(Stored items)
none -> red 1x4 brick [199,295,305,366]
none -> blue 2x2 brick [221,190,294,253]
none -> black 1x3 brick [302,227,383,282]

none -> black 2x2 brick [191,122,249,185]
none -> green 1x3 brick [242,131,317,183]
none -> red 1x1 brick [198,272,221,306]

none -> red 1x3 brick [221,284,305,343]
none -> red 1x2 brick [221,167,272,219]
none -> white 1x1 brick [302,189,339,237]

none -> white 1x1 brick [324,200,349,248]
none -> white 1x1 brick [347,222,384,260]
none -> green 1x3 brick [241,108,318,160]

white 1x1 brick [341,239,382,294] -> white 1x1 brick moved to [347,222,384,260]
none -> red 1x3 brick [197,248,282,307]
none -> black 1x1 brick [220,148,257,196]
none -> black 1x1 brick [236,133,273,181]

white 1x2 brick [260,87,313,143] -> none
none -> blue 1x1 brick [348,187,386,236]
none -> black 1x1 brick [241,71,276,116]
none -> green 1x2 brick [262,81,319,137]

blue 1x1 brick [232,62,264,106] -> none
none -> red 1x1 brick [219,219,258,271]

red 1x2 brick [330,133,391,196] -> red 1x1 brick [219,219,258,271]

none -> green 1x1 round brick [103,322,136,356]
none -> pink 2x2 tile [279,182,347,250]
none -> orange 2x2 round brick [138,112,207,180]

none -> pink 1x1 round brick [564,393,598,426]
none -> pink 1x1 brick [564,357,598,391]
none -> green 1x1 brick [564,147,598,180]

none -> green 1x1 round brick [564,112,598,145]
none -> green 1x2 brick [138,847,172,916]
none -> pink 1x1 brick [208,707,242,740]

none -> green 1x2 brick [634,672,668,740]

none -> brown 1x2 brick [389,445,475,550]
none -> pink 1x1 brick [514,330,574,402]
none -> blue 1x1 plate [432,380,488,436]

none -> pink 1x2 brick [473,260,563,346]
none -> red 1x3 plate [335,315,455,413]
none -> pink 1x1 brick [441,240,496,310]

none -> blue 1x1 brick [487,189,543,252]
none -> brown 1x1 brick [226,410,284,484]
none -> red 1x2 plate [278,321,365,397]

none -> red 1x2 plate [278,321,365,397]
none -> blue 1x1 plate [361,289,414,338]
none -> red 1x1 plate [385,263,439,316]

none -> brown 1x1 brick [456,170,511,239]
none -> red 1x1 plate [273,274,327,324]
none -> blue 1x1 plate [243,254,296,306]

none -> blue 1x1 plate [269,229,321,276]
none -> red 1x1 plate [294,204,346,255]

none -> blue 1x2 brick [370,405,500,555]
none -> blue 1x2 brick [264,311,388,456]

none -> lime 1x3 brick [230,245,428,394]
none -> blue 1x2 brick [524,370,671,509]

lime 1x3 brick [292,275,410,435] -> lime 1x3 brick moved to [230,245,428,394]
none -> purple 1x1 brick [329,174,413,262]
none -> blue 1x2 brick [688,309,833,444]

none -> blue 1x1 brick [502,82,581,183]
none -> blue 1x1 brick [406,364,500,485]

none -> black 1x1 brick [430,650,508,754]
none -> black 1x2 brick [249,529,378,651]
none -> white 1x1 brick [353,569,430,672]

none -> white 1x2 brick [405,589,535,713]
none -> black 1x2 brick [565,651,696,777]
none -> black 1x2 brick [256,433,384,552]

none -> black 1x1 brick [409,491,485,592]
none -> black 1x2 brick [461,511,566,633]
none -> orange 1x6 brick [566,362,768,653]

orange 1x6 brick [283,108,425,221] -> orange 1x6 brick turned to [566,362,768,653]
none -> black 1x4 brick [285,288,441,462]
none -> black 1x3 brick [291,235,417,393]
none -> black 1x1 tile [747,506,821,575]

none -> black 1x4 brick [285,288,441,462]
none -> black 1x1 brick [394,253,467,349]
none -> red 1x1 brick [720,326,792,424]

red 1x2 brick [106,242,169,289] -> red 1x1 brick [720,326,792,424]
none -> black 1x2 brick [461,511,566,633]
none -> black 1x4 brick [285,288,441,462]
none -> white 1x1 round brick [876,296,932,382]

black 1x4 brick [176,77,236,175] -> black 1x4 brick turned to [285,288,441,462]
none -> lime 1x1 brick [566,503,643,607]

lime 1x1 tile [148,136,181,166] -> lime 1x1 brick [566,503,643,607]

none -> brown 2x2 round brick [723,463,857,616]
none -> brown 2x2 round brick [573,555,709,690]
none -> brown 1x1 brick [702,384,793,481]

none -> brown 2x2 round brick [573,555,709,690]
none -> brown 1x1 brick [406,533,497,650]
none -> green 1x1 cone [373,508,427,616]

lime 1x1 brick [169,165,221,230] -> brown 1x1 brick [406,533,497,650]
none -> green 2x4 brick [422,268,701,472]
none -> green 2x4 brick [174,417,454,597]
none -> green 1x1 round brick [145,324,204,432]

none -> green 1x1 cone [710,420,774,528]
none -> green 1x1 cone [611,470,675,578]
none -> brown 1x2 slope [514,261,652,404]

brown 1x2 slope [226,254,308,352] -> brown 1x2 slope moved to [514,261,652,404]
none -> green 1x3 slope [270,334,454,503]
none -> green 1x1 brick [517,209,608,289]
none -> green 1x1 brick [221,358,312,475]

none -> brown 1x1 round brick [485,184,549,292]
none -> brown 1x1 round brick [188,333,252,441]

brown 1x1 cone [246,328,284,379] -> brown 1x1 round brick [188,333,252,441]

What this task involves: Every line above with the word "white" belongs in the answer, copied as written.

Task result:
none -> white 1x1 brick [302,189,339,237]
none -> white 1x1 brick [324,200,349,248]
none -> white 1x1 brick [347,222,384,260]
white 1x1 brick [341,239,382,294] -> white 1x1 brick moved to [347,222,384,260]
white 1x2 brick [260,87,313,143] -> none
none -> white 1x1 brick [353,569,430,672]
none -> white 1x2 brick [405,589,535,713]
none -> white 1x1 round brick [876,296,932,382]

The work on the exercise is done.